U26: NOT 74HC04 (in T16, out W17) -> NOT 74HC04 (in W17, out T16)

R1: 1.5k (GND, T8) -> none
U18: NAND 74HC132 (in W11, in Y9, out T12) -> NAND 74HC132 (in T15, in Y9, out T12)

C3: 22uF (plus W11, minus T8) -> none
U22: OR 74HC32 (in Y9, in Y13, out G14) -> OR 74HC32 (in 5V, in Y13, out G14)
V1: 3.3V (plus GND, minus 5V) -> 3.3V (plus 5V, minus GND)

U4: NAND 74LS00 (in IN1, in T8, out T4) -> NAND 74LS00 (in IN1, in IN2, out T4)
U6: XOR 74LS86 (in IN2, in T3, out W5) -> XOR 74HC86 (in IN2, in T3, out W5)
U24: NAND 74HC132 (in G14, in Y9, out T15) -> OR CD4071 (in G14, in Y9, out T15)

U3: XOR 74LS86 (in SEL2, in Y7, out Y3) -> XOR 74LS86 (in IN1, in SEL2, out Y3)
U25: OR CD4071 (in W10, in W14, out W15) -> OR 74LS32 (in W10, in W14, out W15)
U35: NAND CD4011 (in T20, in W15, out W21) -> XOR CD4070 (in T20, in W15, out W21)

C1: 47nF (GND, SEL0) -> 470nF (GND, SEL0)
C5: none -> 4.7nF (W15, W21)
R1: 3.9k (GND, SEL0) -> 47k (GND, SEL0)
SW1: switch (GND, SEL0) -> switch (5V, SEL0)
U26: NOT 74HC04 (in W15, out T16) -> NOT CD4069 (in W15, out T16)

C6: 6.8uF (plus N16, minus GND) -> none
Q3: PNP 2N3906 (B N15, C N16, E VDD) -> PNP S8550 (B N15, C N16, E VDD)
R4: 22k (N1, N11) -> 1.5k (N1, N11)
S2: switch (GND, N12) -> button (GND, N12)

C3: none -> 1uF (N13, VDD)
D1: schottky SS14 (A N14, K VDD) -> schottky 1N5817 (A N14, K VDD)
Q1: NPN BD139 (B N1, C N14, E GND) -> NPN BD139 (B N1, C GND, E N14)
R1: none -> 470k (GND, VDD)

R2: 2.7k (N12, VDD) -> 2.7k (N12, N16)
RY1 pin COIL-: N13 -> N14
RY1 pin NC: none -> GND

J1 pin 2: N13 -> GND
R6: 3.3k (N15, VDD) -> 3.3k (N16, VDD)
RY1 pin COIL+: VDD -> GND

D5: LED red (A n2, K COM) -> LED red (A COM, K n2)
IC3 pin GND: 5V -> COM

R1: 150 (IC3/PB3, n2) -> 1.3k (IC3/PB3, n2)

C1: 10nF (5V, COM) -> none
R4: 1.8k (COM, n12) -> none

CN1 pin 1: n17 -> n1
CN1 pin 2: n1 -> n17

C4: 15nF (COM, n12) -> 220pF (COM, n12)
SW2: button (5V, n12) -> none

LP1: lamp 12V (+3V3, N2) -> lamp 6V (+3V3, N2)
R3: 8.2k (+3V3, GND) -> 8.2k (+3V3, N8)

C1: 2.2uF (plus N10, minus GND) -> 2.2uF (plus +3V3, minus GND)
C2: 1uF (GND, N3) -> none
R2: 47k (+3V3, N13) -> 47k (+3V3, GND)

▶ **TASK**: Would you return exactly, and only, the lines beginning at the one with "R2: 2.7k (N12, VDD) -> 2.7k (N12, N16)" and ending at the last line of the listing?

▶ **SOLUTION FOR THIS PROBLEM**:
R2: 2.7k (N12, VDD) -> 2.7k (N12, N16)
RY1 pin COIL-: N13 -> N14
RY1 pin NC: none -> GND

J1 pin 2: N13 -> GND
R6: 3.3k (N15, VDD) -> 3.3k (N16, VDD)
RY1 pin COIL+: VDD -> GND

D5: LED red (A n2, K COM) -> LED red (A COM, K n2)
IC3 pin GND: 5V -> COM

R1: 150 (IC3/PB3, n2) -> 1.3k (IC3/PB3, n2)

C1: 10nF (5V, COM) -> none
R4: 1.8k (COM, n12) -> none

CN1 pin 1: n17 -> n1
CN1 pin 2: n1 -> n17

C4: 15nF (COM, n12) -> 220pF (COM, n12)
SW2: button (5V, n12) -> none

LP1: lamp 12V (+3V3, N2) -> lamp 6V (+3V3, N2)
R3: 8.2k (+3V3, GND) -> 8.2k (+3V3, N8)

C1: 2.2uF (plus N10, minus GND) -> 2.2uF (plus +3V3, minus GND)
C2: 1uF (GND, N3) -> none
R2: 47k (+3V3, N13) -> 47k (+3V3, GND)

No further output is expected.